DATA PROVIDED Start Marker
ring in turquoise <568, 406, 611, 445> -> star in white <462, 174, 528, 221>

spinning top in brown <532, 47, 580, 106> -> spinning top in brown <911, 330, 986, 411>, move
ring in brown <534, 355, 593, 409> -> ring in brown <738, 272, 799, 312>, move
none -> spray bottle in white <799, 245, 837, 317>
DATA PROVIDED End Marker
### DESCRIPTION OF THE TASK
Reproduce the whole listing word for word.

### ANSWER AREA
ring in turquoise <568, 406, 611, 445> -> star in white <462, 174, 528, 221>

spinning top in brown <532, 47, 580, 106> -> spinning top in brown <911, 330, 986, 411>, move
ring in brown <534, 355, 593, 409> -> ring in brown <738, 272, 799, 312>, move
none -> spray bottle in white <799, 245, 837, 317>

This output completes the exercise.